Segment Start: INPUT DATA

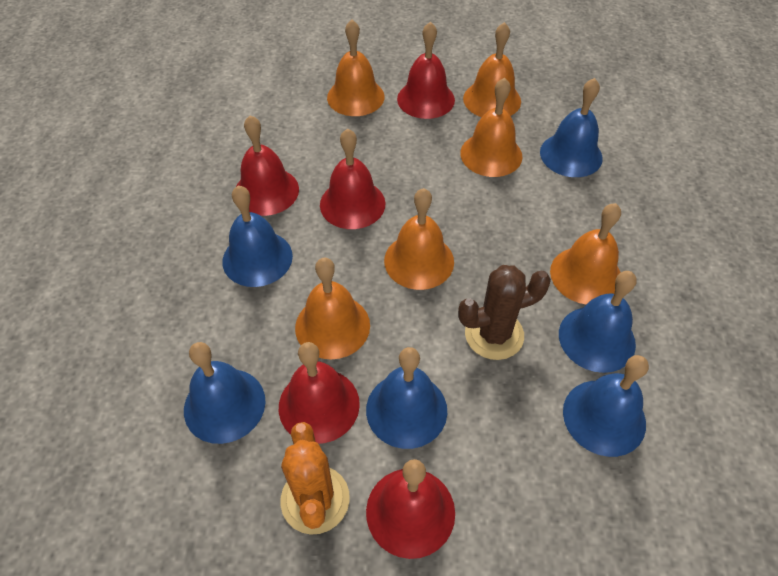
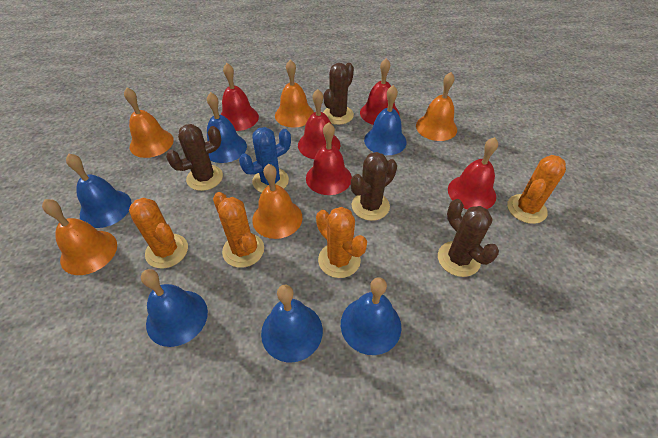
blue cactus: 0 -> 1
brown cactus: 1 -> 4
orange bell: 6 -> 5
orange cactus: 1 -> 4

Segment End: INPUT DATA

» **THE PROBLEM**
Return the listing above unaltered, omitting its pictures.

» **SOLUTION**
blue cactus: 0 -> 1
brown cactus: 1 -> 4
orange bell: 6 -> 5
orange cactus: 1 -> 4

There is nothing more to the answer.